▶ **INFORMATION PROVIDED**
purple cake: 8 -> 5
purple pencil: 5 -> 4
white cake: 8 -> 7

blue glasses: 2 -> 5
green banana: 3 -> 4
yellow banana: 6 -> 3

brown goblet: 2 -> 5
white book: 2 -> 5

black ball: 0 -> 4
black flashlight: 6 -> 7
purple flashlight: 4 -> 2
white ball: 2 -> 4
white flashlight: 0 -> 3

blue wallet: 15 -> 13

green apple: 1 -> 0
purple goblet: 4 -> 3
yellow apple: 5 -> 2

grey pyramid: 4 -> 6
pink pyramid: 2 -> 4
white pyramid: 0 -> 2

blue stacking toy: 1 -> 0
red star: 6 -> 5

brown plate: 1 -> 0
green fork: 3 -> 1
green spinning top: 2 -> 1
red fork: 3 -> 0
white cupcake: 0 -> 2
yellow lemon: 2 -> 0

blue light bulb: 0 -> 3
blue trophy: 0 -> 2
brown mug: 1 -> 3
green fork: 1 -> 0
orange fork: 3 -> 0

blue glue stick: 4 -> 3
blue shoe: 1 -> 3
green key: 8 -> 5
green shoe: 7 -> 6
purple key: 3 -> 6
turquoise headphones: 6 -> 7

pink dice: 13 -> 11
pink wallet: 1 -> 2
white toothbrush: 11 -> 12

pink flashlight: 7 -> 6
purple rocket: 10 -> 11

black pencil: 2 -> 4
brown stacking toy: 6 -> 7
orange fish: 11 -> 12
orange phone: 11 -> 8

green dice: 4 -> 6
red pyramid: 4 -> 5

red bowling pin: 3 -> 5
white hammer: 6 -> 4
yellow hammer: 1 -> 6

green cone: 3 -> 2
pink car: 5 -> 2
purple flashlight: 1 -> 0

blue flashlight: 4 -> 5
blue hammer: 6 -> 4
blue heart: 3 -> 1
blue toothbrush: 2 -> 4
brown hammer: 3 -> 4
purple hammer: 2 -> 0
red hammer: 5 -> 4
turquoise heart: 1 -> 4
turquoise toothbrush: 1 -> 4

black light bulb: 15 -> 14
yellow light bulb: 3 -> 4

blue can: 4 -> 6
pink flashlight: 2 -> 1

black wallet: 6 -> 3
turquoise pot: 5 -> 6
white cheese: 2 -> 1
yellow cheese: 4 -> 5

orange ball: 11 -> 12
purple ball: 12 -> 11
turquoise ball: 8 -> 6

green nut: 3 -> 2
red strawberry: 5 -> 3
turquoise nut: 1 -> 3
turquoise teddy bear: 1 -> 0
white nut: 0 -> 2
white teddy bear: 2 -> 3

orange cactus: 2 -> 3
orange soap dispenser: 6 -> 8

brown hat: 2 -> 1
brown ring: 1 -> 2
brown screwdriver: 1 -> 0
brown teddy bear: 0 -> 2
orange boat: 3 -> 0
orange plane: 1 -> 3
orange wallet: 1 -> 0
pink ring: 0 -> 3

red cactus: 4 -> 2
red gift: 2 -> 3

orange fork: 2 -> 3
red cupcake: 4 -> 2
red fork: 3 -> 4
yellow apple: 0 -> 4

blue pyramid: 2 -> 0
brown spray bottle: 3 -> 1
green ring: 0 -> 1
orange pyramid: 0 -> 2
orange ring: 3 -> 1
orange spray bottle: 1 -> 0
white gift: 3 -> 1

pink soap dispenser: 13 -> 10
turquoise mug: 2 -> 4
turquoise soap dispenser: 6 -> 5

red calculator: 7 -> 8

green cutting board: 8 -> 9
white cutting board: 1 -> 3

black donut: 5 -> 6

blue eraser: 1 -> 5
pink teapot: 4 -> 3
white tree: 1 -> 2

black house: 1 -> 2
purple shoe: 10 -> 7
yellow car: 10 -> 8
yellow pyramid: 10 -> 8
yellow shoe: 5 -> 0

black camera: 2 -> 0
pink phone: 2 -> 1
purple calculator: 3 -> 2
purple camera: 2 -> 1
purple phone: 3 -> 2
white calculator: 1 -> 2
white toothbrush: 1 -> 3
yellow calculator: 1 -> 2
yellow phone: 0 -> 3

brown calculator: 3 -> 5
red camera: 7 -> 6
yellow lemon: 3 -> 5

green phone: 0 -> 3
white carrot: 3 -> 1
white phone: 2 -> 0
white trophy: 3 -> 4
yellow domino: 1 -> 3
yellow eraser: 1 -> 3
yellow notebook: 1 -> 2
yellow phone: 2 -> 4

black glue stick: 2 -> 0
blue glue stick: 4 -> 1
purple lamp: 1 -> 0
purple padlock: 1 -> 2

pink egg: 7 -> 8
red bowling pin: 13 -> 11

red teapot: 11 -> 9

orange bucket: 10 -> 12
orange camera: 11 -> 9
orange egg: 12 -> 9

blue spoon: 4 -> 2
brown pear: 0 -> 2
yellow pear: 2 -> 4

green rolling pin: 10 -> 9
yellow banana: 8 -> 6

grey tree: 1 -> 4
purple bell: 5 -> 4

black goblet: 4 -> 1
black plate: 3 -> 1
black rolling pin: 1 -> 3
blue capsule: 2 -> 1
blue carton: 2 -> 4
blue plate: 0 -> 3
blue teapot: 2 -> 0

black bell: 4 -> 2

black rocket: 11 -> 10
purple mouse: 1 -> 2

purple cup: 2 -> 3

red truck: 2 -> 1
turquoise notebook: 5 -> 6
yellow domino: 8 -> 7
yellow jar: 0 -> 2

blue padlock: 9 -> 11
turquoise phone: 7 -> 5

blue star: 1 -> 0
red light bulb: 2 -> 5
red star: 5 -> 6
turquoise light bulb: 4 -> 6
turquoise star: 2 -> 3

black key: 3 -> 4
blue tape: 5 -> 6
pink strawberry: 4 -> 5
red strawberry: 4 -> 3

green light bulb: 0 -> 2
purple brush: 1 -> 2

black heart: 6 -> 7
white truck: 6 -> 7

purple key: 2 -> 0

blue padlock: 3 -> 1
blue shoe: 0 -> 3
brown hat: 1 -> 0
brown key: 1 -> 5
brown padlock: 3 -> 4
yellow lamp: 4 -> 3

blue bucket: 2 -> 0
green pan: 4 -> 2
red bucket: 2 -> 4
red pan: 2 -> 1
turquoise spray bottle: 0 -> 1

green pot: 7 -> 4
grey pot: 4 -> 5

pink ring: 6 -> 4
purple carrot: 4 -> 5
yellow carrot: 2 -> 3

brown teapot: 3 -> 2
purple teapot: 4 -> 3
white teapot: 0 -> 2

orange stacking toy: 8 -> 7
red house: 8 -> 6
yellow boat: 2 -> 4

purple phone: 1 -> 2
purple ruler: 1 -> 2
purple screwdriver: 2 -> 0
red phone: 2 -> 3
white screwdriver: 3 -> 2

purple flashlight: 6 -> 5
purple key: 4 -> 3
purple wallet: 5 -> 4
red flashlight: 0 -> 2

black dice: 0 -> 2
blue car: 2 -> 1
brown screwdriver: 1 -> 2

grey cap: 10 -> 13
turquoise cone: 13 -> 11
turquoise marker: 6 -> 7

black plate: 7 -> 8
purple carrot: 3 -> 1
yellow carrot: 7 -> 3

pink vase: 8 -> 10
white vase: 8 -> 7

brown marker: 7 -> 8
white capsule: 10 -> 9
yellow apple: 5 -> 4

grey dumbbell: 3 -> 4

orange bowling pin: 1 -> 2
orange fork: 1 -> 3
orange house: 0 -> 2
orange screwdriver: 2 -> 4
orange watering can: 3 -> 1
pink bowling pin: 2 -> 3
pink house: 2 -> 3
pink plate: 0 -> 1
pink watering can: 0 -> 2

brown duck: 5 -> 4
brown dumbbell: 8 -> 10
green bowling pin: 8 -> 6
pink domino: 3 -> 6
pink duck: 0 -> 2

▶ **BRIEF**
Copy out the whole listing, word for word.

▶ **OUTPUT FOR THIS TASK**
purple cake: 8 -> 5
purple pencil: 5 -> 4
white cake: 8 -> 7

blue glasses: 2 -> 5
green banana: 3 -> 4
yellow banana: 6 -> 3

brown goblet: 2 -> 5
white book: 2 -> 5

black ball: 0 -> 4
black flashlight: 6 -> 7
purple flashlight: 4 -> 2
white ball: 2 -> 4
white flashlight: 0 -> 3

blue wallet: 15 -> 13

green apple: 1 -> 0
purple goblet: 4 -> 3
yellow apple: 5 -> 2

grey pyramid: 4 -> 6
pink pyramid: 2 -> 4
white pyramid: 0 -> 2

blue stacking toy: 1 -> 0
red star: 6 -> 5

brown plate: 1 -> 0
green fork: 3 -> 1
green spinning top: 2 -> 1
red fork: 3 -> 0
white cupcake: 0 -> 2
yellow lemon: 2 -> 0

blue light bulb: 0 -> 3
blue trophy: 0 -> 2
brown mug: 1 -> 3
green fork: 1 -> 0
orange fork: 3 -> 0

blue glue stick: 4 -> 3
blue shoe: 1 -> 3
green key: 8 -> 5
green shoe: 7 -> 6
purple key: 3 -> 6
turquoise headphones: 6 -> 7

pink dice: 13 -> 11
pink wallet: 1 -> 2
white toothbrush: 11 -> 12

pink flashlight: 7 -> 6
purple rocket: 10 -> 11

black pencil: 2 -> 4
brown stacking toy: 6 -> 7
orange fish: 11 -> 12
orange phone: 11 -> 8

green dice: 4 -> 6
red pyramid: 4 -> 5

red bowling pin: 3 -> 5
white hammer: 6 -> 4
yellow hammer: 1 -> 6

green cone: 3 -> 2
pink car: 5 -> 2
purple flashlight: 1 -> 0

blue flashlight: 4 -> 5
blue hammer: 6 -> 4
blue heart: 3 -> 1
blue toothbrush: 2 -> 4
brown hammer: 3 -> 4
purple hammer: 2 -> 0
red hammer: 5 -> 4
turquoise heart: 1 -> 4
turquoise toothbrush: 1 -> 4

black light bulb: 15 -> 14
yellow light bulb: 3 -> 4

blue can: 4 -> 6
pink flashlight: 2 -> 1

black wallet: 6 -> 3
turquoise pot: 5 -> 6
white cheese: 2 -> 1
yellow cheese: 4 -> 5

orange ball: 11 -> 12
purple ball: 12 -> 11
turquoise ball: 8 -> 6

green nut: 3 -> 2
red strawberry: 5 -> 3
turquoise nut: 1 -> 3
turquoise teddy bear: 1 -> 0
white nut: 0 -> 2
white teddy bear: 2 -> 3

orange cactus: 2 -> 3
orange soap dispenser: 6 -> 8

brown hat: 2 -> 1
brown ring: 1 -> 2
brown screwdriver: 1 -> 0
brown teddy bear: 0 -> 2
orange boat: 3 -> 0
orange plane: 1 -> 3
orange wallet: 1 -> 0
pink ring: 0 -> 3

red cactus: 4 -> 2
red gift: 2 -> 3

orange fork: 2 -> 3
red cupcake: 4 -> 2
red fork: 3 -> 4
yellow apple: 0 -> 4

blue pyramid: 2 -> 0
brown spray bottle: 3 -> 1
green ring: 0 -> 1
orange pyramid: 0 -> 2
orange ring: 3 -> 1
orange spray bottle: 1 -> 0
white gift: 3 -> 1

pink soap dispenser: 13 -> 10
turquoise mug: 2 -> 4
turquoise soap dispenser: 6 -> 5

red calculator: 7 -> 8

green cutting board: 8 -> 9
white cutting board: 1 -> 3

black donut: 5 -> 6

blue eraser: 1 -> 5
pink teapot: 4 -> 3
white tree: 1 -> 2

black house: 1 -> 2
purple shoe: 10 -> 7
yellow car: 10 -> 8
yellow pyramid: 10 -> 8
yellow shoe: 5 -> 0

black camera: 2 -> 0
pink phone: 2 -> 1
purple calculator: 3 -> 2
purple camera: 2 -> 1
purple phone: 3 -> 2
white calculator: 1 -> 2
white toothbrush: 1 -> 3
yellow calculator: 1 -> 2
yellow phone: 0 -> 3

brown calculator: 3 -> 5
red camera: 7 -> 6
yellow lemon: 3 -> 5

green phone: 0 -> 3
white carrot: 3 -> 1
white phone: 2 -> 0
white trophy: 3 -> 4
yellow domino: 1 -> 3
yellow eraser: 1 -> 3
yellow notebook: 1 -> 2
yellow phone: 2 -> 4

black glue stick: 2 -> 0
blue glue stick: 4 -> 1
purple lamp: 1 -> 0
purple padlock: 1 -> 2

pink egg: 7 -> 8
red bowling pin: 13 -> 11

red teapot: 11 -> 9

orange bucket: 10 -> 12
orange camera: 11 -> 9
orange egg: 12 -> 9

blue spoon: 4 -> 2
brown pear: 0 -> 2
yellow pear: 2 -> 4

green rolling pin: 10 -> 9
yellow banana: 8 -> 6

grey tree: 1 -> 4
purple bell: 5 -> 4

black goblet: 4 -> 1
black plate: 3 -> 1
black rolling pin: 1 -> 3
blue capsule: 2 -> 1
blue carton: 2 -> 4
blue plate: 0 -> 3
blue teapot: 2 -> 0

black bell: 4 -> 2

black rocket: 11 -> 10
purple mouse: 1 -> 2

purple cup: 2 -> 3

red truck: 2 -> 1
turquoise notebook: 5 -> 6
yellow domino: 8 -> 7
yellow jar: 0 -> 2

blue padlock: 9 -> 11
turquoise phone: 7 -> 5

blue star: 1 -> 0
red light bulb: 2 -> 5
red star: 5 -> 6
turquoise light bulb: 4 -> 6
turquoise star: 2 -> 3

black key: 3 -> 4
blue tape: 5 -> 6
pink strawberry: 4 -> 5
red strawberry: 4 -> 3

green light bulb: 0 -> 2
purple brush: 1 -> 2

black heart: 6 -> 7
white truck: 6 -> 7

purple key: 2 -> 0

blue padlock: 3 -> 1
blue shoe: 0 -> 3
brown hat: 1 -> 0
brown key: 1 -> 5
brown padlock: 3 -> 4
yellow lamp: 4 -> 3

blue bucket: 2 -> 0
green pan: 4 -> 2
red bucket: 2 -> 4
red pan: 2 -> 1
turquoise spray bottle: 0 -> 1

green pot: 7 -> 4
grey pot: 4 -> 5

pink ring: 6 -> 4
purple carrot: 4 -> 5
yellow carrot: 2 -> 3

brown teapot: 3 -> 2
purple teapot: 4 -> 3
white teapot: 0 -> 2

orange stacking toy: 8 -> 7
red house: 8 -> 6
yellow boat: 2 -> 4

purple phone: 1 -> 2
purple ruler: 1 -> 2
purple screwdriver: 2 -> 0
red phone: 2 -> 3
white screwdriver: 3 -> 2

purple flashlight: 6 -> 5
purple key: 4 -> 3
purple wallet: 5 -> 4
red flashlight: 0 -> 2

black dice: 0 -> 2
blue car: 2 -> 1
brown screwdriver: 1 -> 2

grey cap: 10 -> 13
turquoise cone: 13 -> 11
turquoise marker: 6 -> 7

black plate: 7 -> 8
purple carrot: 3 -> 1
yellow carrot: 7 -> 3

pink vase: 8 -> 10
white vase: 8 -> 7

brown marker: 7 -> 8
white capsule: 10 -> 9
yellow apple: 5 -> 4

grey dumbbell: 3 -> 4

orange bowling pin: 1 -> 2
orange fork: 1 -> 3
orange house: 0 -> 2
orange screwdriver: 2 -> 4
orange watering can: 3 -> 1
pink bowling pin: 2 -> 3
pink house: 2 -> 3
pink plate: 0 -> 1
pink watering can: 0 -> 2

brown duck: 5 -> 4
brown dumbbell: 8 -> 10
green bowling pin: 8 -> 6
pink domino: 3 -> 6
pink duck: 0 -> 2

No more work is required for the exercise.